▸ Aim of the exercise
The required lines are those that contain "pawn"; pull them out of the data and copy them.

▸ Given material
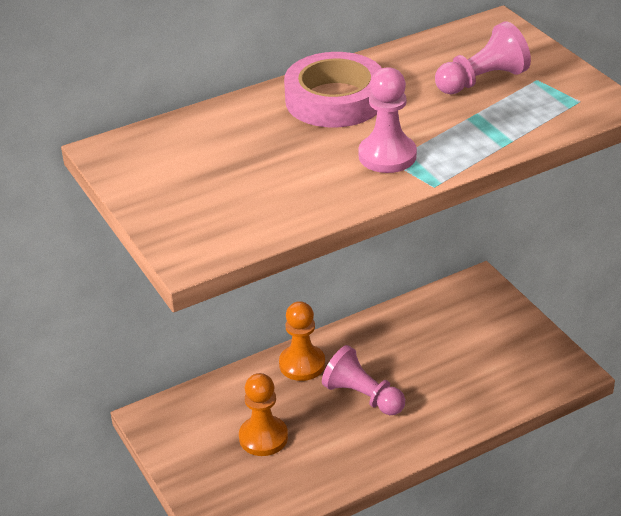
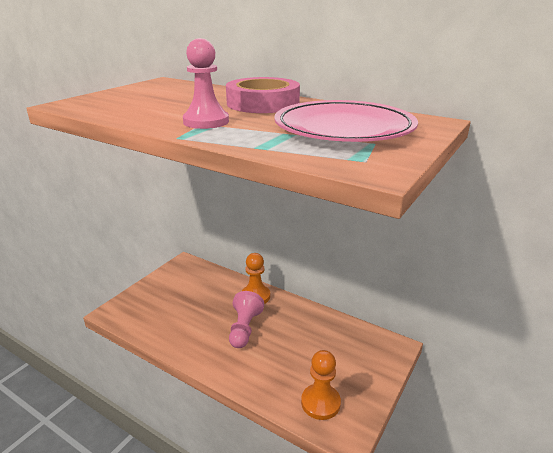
camera: 60 degrees right, 10 degrees down
(263, 437) = (188, 302): orange pawn -> orange pawn (320, 403)
(482, 80) = (344, 129): pink pawn -> pink plate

▸ Solved problem
(263, 437) = (188, 302): orange pawn -> orange pawn (320, 403)
(482, 80) = (344, 129): pink pawn -> pink plate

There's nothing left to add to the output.